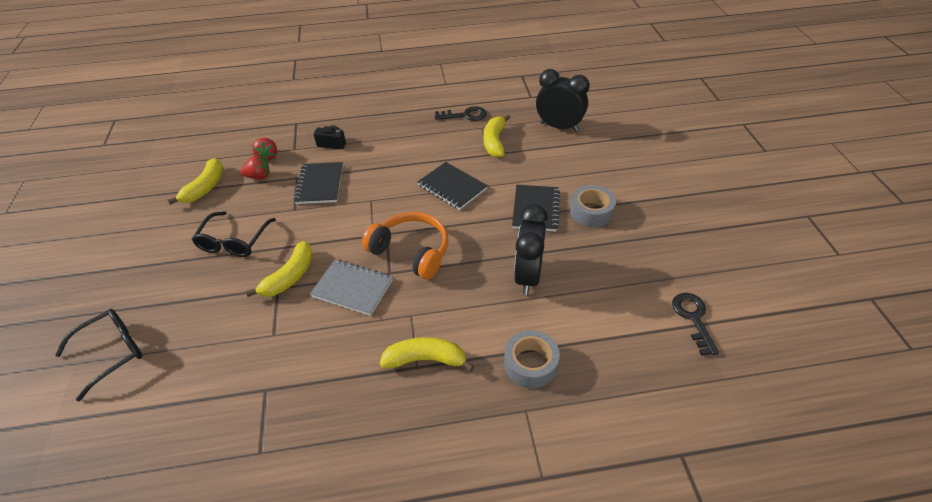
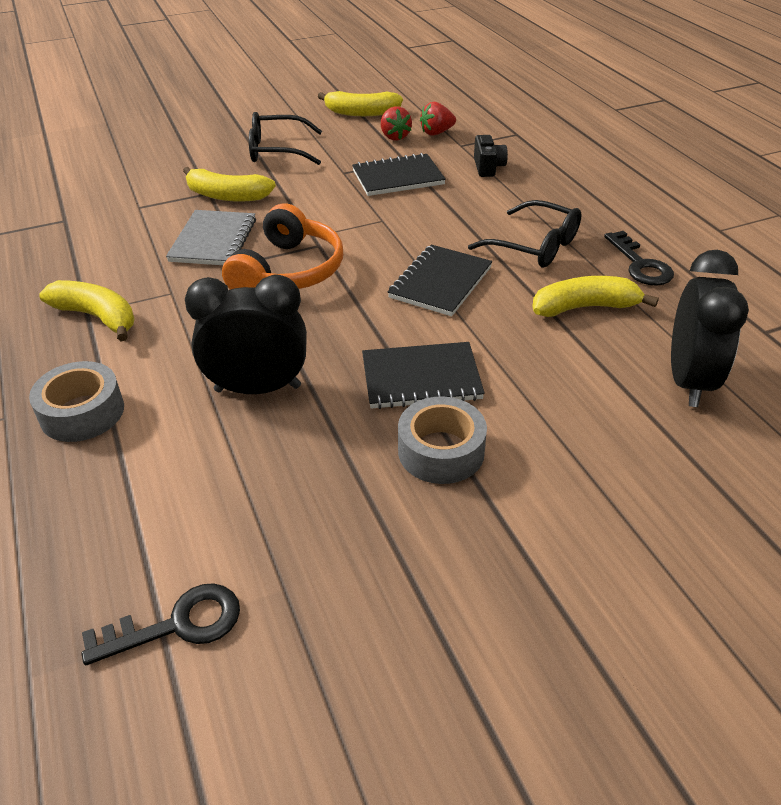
camera: 75 degrees right, 5 degrees down
(112, 352) = (117, 133): black glasses -> black glasses (535, 246)
(425, 359) = (97, 317): yellow banana -> yellow banana turned 45 degrees counterclockwise

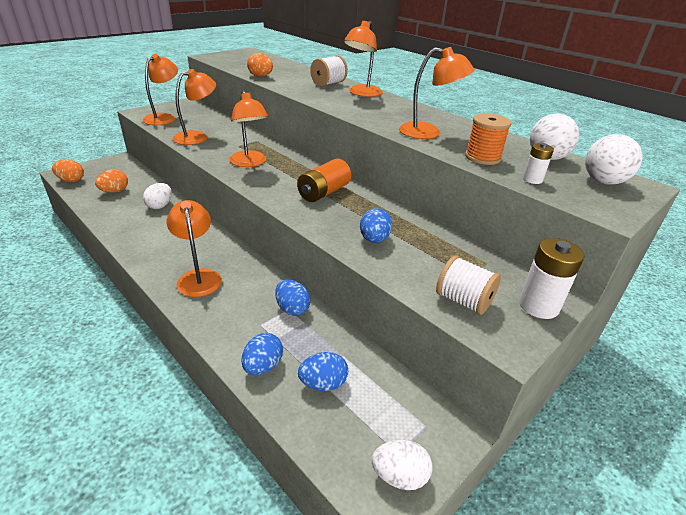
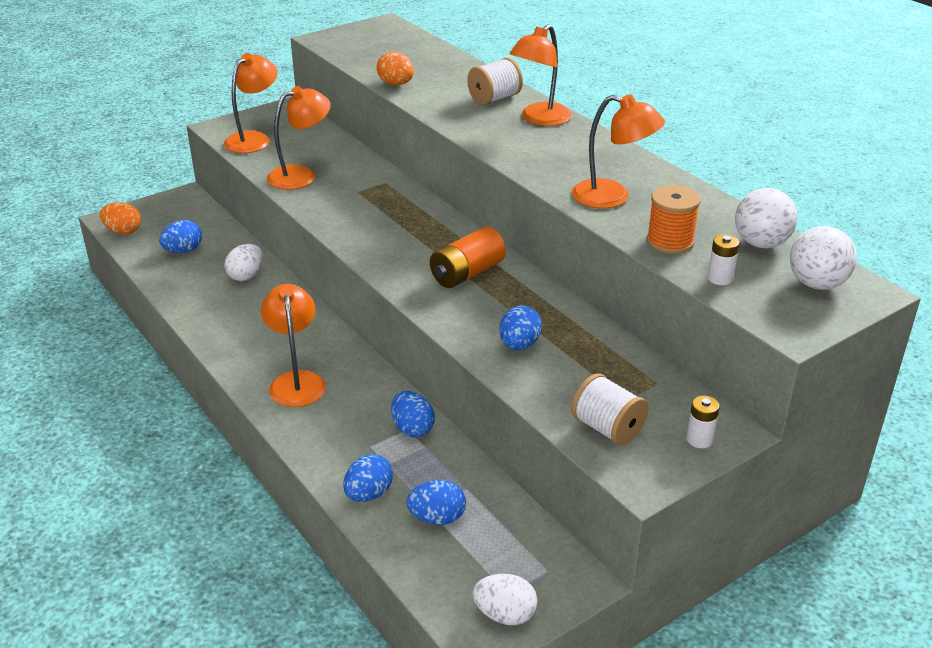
camera: 10 degrees right, 0 degrees up
(114, 191) = (183, 251): orange egg -> blue egg
(250, 163) = (372, 222): orange lamp -> none
(538, 305) = (699, 439): white battery -> white battery, size x0.56

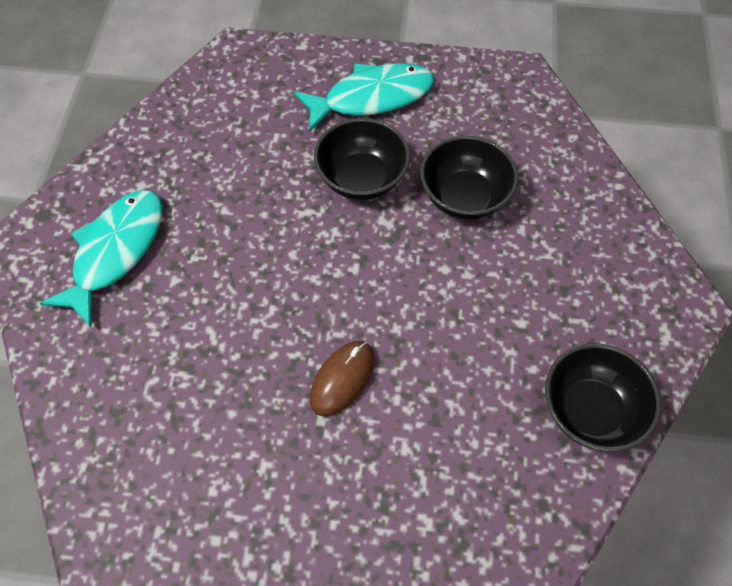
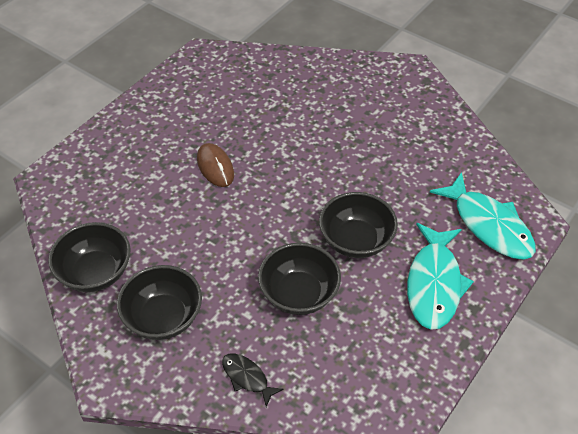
camera: 120 degrees right, 10 degrees down
(115, 252) = (376, 102): turquoise fish -> turquoise fish (488, 225)
(585, 194) = (247, 378): none -> black fish
(585, 302) = (163, 317): none -> black bowl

▬▬▬▬▬▬▬▬▬▬

WHAT IS BEING ASKED: Quote verbatim every line starting at the line that contains "(114, 191) = (183, 251): orange" and ending with the last line of the records; omit all pictures.

REPLY:
(114, 191) = (183, 251): orange egg -> blue egg
(250, 163) = (372, 222): orange lamp -> none
(538, 305) = (699, 439): white battery -> white battery, size x0.56

camera: 120 degrees right, 10 degrees down
(115, 252) = (376, 102): turquoise fish -> turquoise fish (488, 225)
(585, 194) = (247, 378): none -> black fish
(585, 302) = (163, 317): none -> black bowl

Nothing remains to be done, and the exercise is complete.